Object change listings:

((

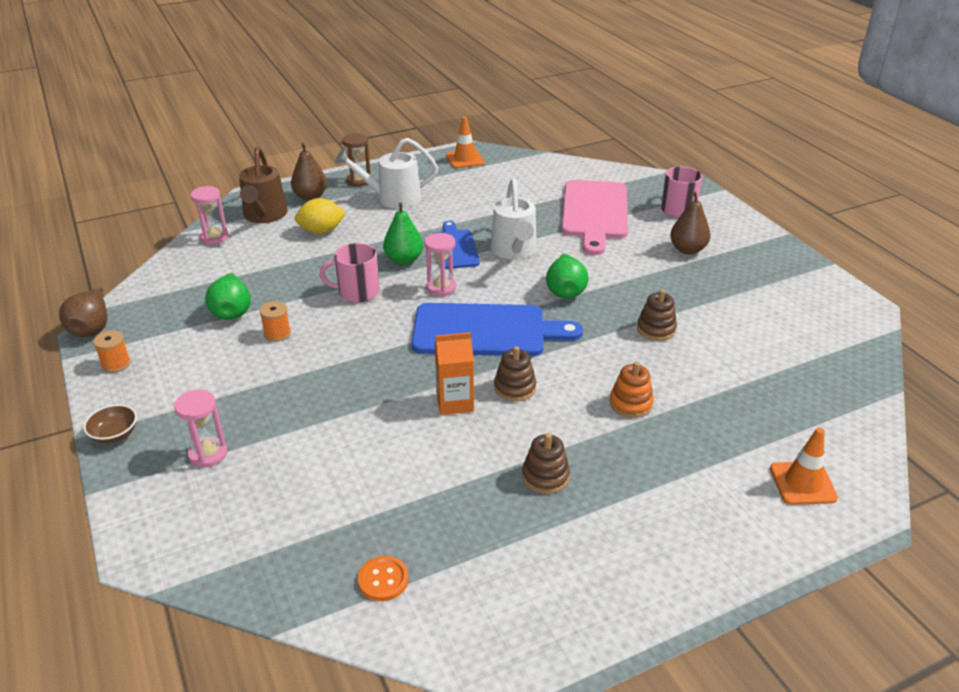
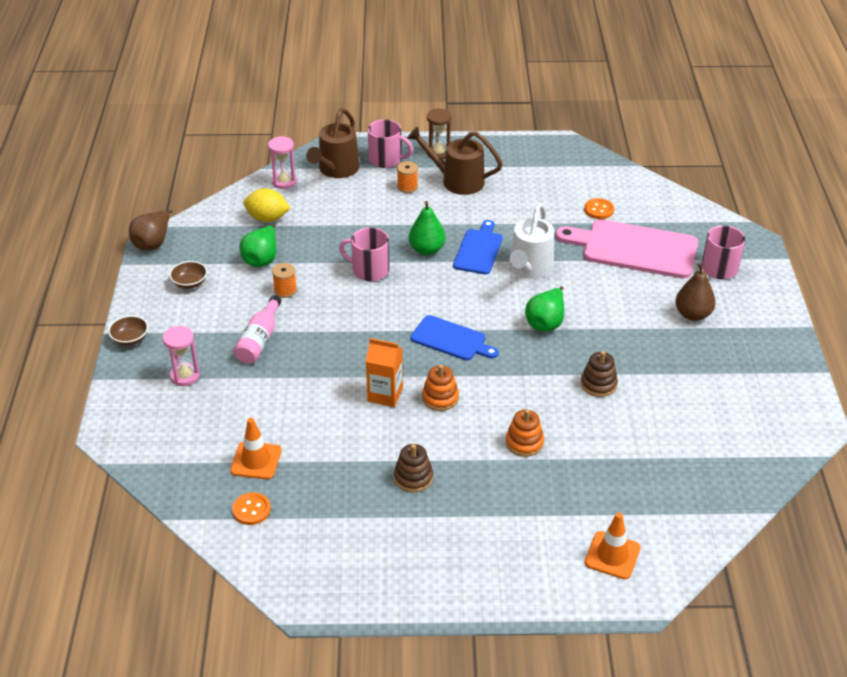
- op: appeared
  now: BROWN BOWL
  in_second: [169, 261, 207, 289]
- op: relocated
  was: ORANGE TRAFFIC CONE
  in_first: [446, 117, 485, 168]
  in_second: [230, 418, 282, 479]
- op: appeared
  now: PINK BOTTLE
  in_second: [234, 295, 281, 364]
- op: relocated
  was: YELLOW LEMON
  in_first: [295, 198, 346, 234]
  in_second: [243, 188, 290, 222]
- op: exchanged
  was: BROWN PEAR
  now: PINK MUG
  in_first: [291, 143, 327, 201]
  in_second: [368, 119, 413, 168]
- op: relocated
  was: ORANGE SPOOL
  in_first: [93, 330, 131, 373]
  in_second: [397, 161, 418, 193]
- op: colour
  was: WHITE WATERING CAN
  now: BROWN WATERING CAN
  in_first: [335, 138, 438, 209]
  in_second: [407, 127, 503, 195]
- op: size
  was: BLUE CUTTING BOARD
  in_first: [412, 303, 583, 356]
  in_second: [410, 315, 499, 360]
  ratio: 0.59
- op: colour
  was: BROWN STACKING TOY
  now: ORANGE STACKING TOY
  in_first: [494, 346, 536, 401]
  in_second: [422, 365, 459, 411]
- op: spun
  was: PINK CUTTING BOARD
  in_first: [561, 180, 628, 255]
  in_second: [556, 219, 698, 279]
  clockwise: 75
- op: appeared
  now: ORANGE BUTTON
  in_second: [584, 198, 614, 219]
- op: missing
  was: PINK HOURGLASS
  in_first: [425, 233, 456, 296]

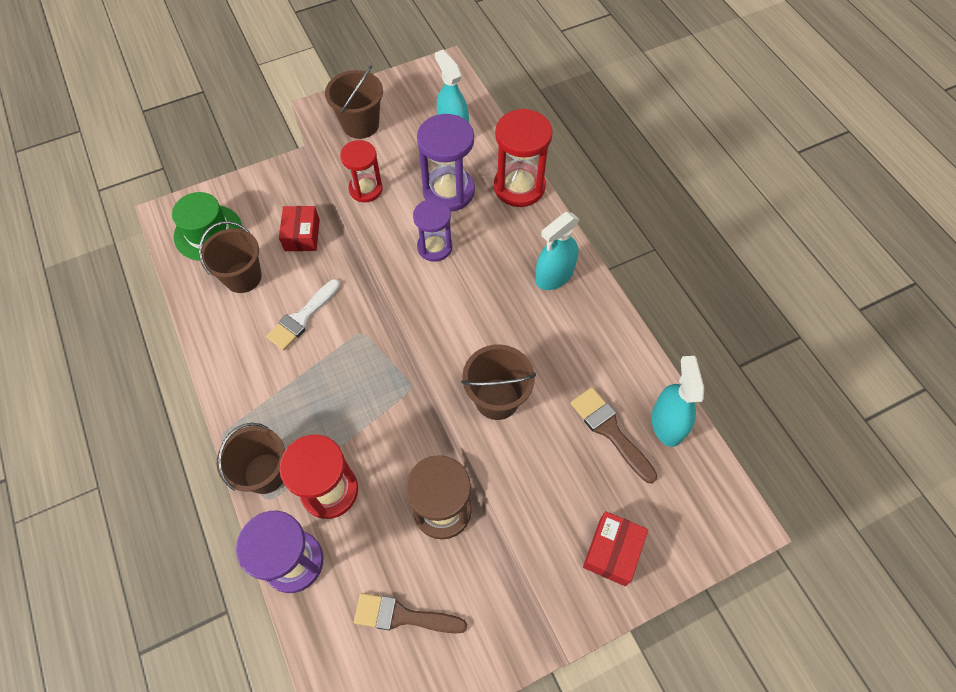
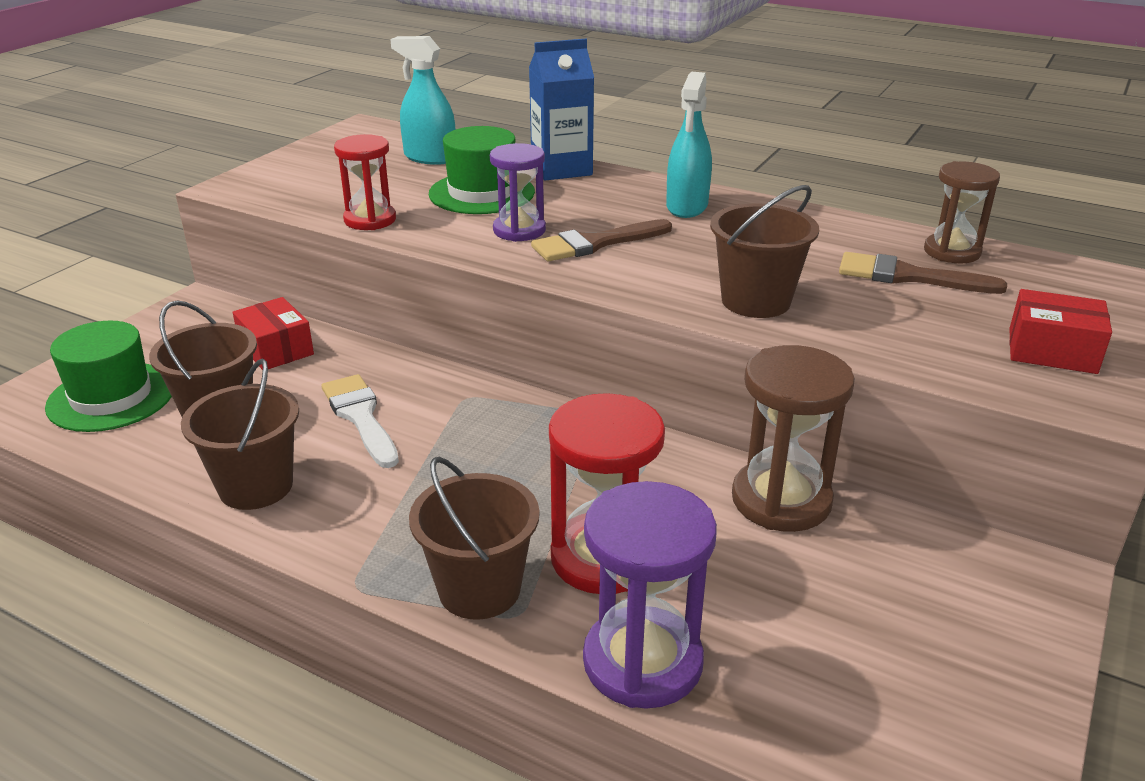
- op: relocated
  was: BROWN BUCKET
  in_first: [325, 65, 383, 139]
  in_second: [181, 359, 299, 510]
- op: spun
  was: WHITE BRUSH
  in_first: [266, 279, 340, 350]
  in_second: [322, 374, 399, 468]
  clockwise: 150
- op: exchanged
  was: PURPLE HOURGLASS
  now: GREEN HAT
  in_first: [417, 114, 475, 212]
  in_second: [429, 126, 535, 214]
- op: exchanged
  was: RED HOURGLASS
  now: BLUE CARTON
  in_first: [494, 109, 553, 207]
  in_second: [529, 39, 594, 181]
- op: relocated
  was: BROWN BRUSH
  in_first: [354, 593, 467, 634]
  in_second: [531, 219, 672, 261]
- op: exchanged
  was: TURQUOISE SPRAY BOTTLE
  now: BROWN HOURGLASS
  in_first: [651, 356, 704, 447]
  in_second: [924, 161, 1000, 264]
- op: spun
  was: RED BOX
  in_first: [583, 511, 648, 586]
  in_second: [1009, 289, 1112, 374]
  clockwise: -60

))

Brief ->
All records are to be reproduced exactly; the pictures are to be omitted.

Expected answer ->
- op: appeared
  now: BROWN BOWL
  in_second: [169, 261, 207, 289]
- op: relocated
  was: ORANGE TRAFFIC CONE
  in_first: [446, 117, 485, 168]
  in_second: [230, 418, 282, 479]
- op: appeared
  now: PINK BOTTLE
  in_second: [234, 295, 281, 364]
- op: relocated
  was: YELLOW LEMON
  in_first: [295, 198, 346, 234]
  in_second: [243, 188, 290, 222]
- op: exchanged
  was: BROWN PEAR
  now: PINK MUG
  in_first: [291, 143, 327, 201]
  in_second: [368, 119, 413, 168]
- op: relocated
  was: ORANGE SPOOL
  in_first: [93, 330, 131, 373]
  in_second: [397, 161, 418, 193]
- op: colour
  was: WHITE WATERING CAN
  now: BROWN WATERING CAN
  in_first: [335, 138, 438, 209]
  in_second: [407, 127, 503, 195]
- op: size
  was: BLUE CUTTING BOARD
  in_first: [412, 303, 583, 356]
  in_second: [410, 315, 499, 360]
  ratio: 0.59
- op: colour
  was: BROWN STACKING TOY
  now: ORANGE STACKING TOY
  in_first: [494, 346, 536, 401]
  in_second: [422, 365, 459, 411]
- op: spun
  was: PINK CUTTING BOARD
  in_first: [561, 180, 628, 255]
  in_second: [556, 219, 698, 279]
  clockwise: 75
- op: appeared
  now: ORANGE BUTTON
  in_second: [584, 198, 614, 219]
- op: missing
  was: PINK HOURGLASS
  in_first: [425, 233, 456, 296]

- op: relocated
  was: BROWN BUCKET
  in_first: [325, 65, 383, 139]
  in_second: [181, 359, 299, 510]
- op: spun
  was: WHITE BRUSH
  in_first: [266, 279, 340, 350]
  in_second: [322, 374, 399, 468]
  clockwise: 150
- op: exchanged
  was: PURPLE HOURGLASS
  now: GREEN HAT
  in_first: [417, 114, 475, 212]
  in_second: [429, 126, 535, 214]
- op: exchanged
  was: RED HOURGLASS
  now: BLUE CARTON
  in_first: [494, 109, 553, 207]
  in_second: [529, 39, 594, 181]
- op: relocated
  was: BROWN BRUSH
  in_first: [354, 593, 467, 634]
  in_second: [531, 219, 672, 261]
- op: exchanged
  was: TURQUOISE SPRAY BOTTLE
  now: BROWN HOURGLASS
  in_first: [651, 356, 704, 447]
  in_second: [924, 161, 1000, 264]
- op: spun
  was: RED BOX
  in_first: [583, 511, 648, 586]
  in_second: [1009, 289, 1112, 374]
  clockwise: -60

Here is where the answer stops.